DATASET RECORDS:
-------------------------
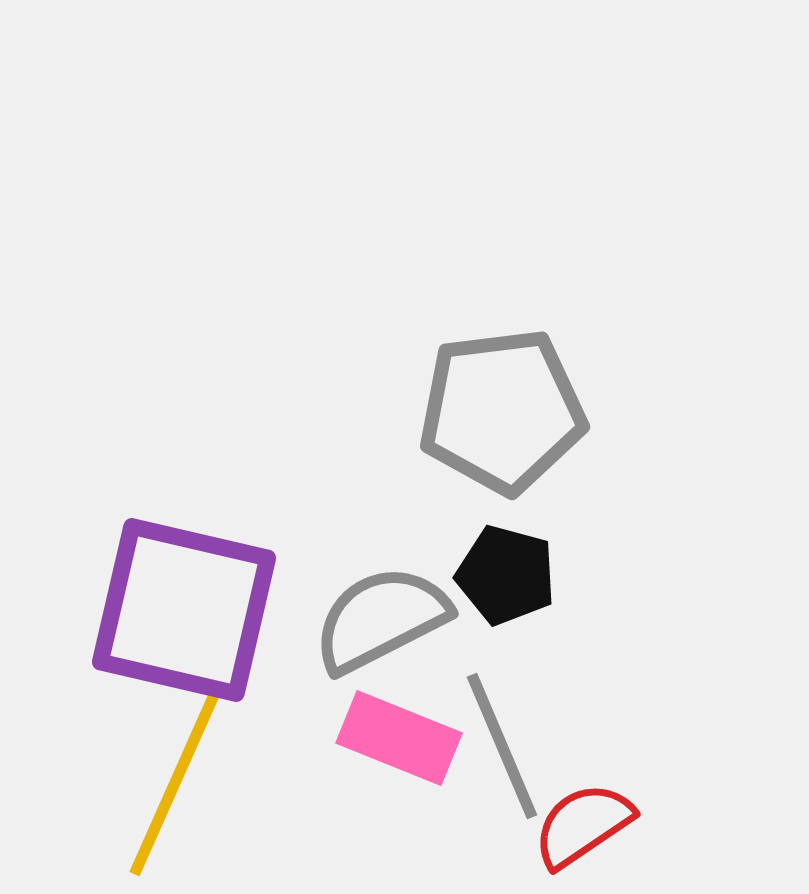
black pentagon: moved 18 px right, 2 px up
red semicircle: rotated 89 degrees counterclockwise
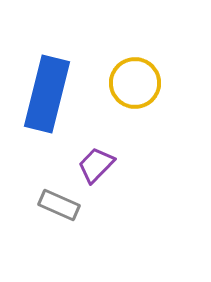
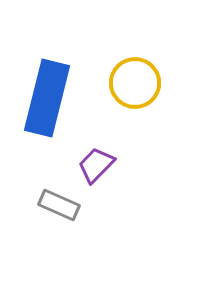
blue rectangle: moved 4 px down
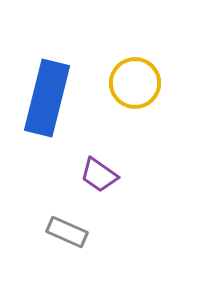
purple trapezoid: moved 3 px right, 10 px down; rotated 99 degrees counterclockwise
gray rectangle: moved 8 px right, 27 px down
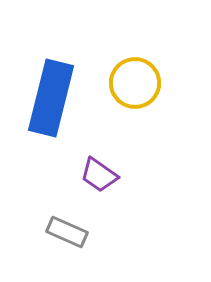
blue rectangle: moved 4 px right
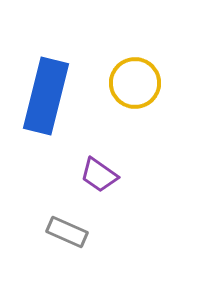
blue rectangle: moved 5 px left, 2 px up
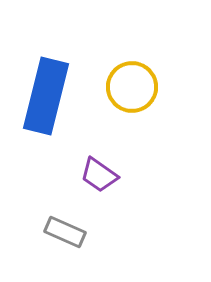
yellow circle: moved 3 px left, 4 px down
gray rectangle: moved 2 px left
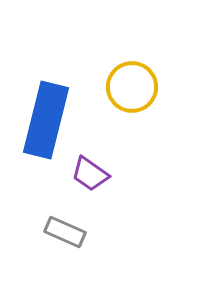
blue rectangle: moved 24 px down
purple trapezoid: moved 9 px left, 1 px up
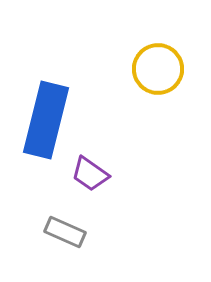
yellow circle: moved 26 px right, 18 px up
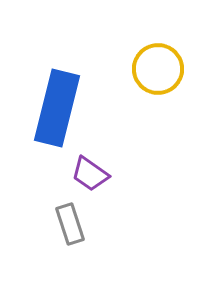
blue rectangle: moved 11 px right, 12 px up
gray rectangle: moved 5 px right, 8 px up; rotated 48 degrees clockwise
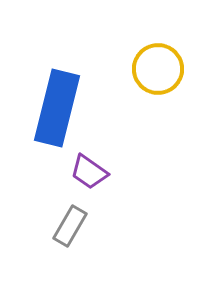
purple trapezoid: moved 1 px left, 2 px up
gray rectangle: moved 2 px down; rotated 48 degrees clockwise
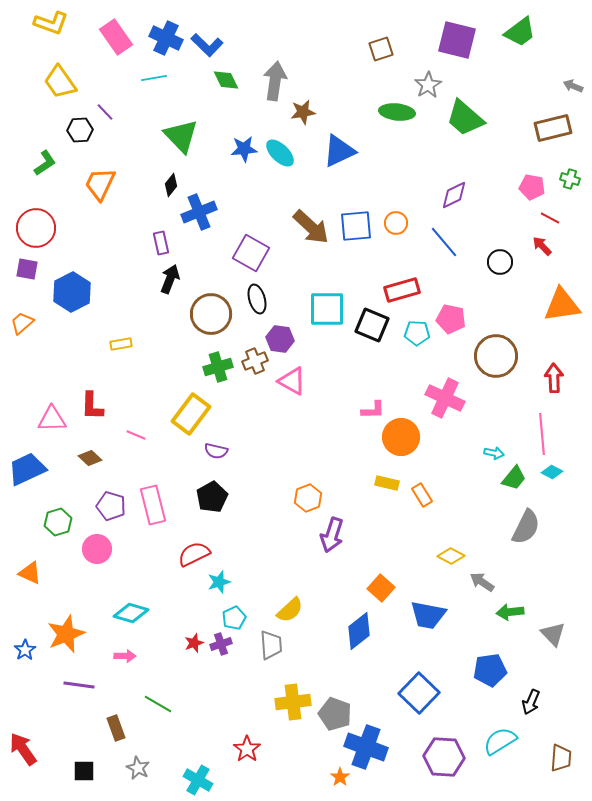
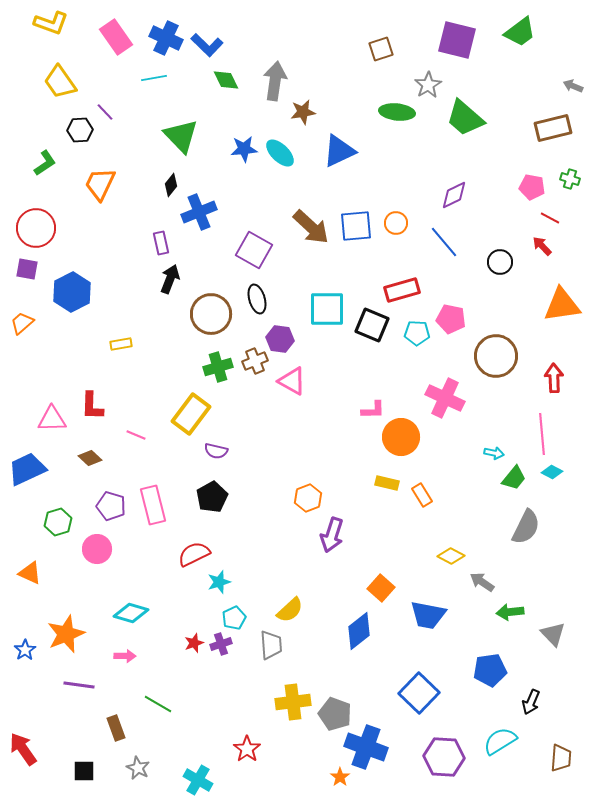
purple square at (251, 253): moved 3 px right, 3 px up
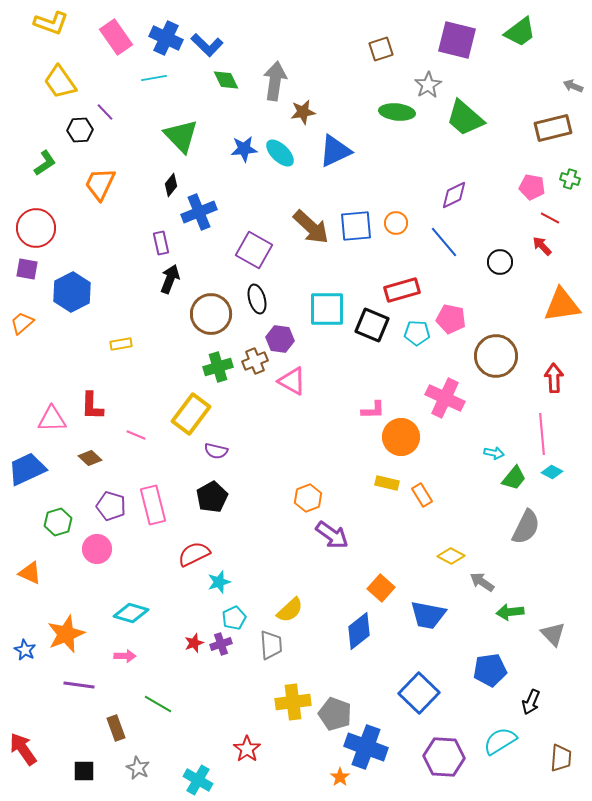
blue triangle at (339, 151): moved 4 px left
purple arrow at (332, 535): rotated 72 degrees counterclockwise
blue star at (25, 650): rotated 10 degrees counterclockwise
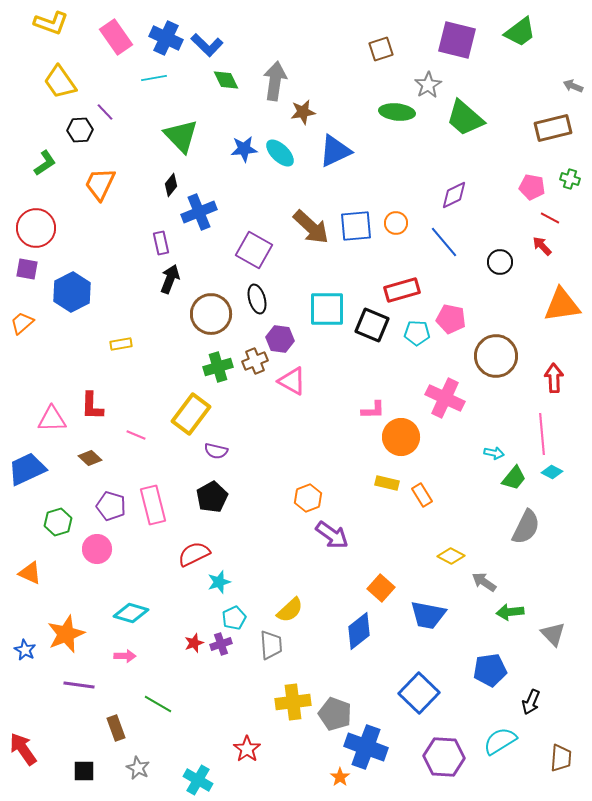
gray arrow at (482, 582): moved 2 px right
-------------------------
PROBLEM TO WORK ON: Rewrite every line of the material, changing "blue rectangle" to "navy rectangle" wherever it occurs and keeping everything else the same. Leave out the picture lines.

WRITTEN RESPONSE:
black pentagon: moved 18 px right, 2 px up
red semicircle: rotated 89 degrees counterclockwise
navy rectangle: moved 4 px down
purple trapezoid: moved 3 px right, 10 px down; rotated 99 degrees counterclockwise
gray rectangle: moved 8 px right, 27 px down
navy rectangle: moved 4 px right
navy rectangle: moved 5 px left, 2 px up
yellow circle: moved 3 px left, 4 px down
gray rectangle: moved 2 px left
navy rectangle: moved 24 px down
purple trapezoid: moved 9 px left, 1 px up
yellow circle: moved 26 px right, 18 px up
navy rectangle: moved 11 px right, 12 px up
gray rectangle: moved 5 px right, 8 px up; rotated 48 degrees clockwise
purple trapezoid: moved 1 px left, 2 px up
gray rectangle: moved 2 px down; rotated 48 degrees clockwise
purple square at (251, 253): moved 3 px right, 3 px up
blue triangle at (339, 151): moved 4 px left
purple arrow at (332, 535): rotated 72 degrees counterclockwise
blue star at (25, 650): rotated 10 degrees counterclockwise
gray arrow at (482, 582): moved 2 px right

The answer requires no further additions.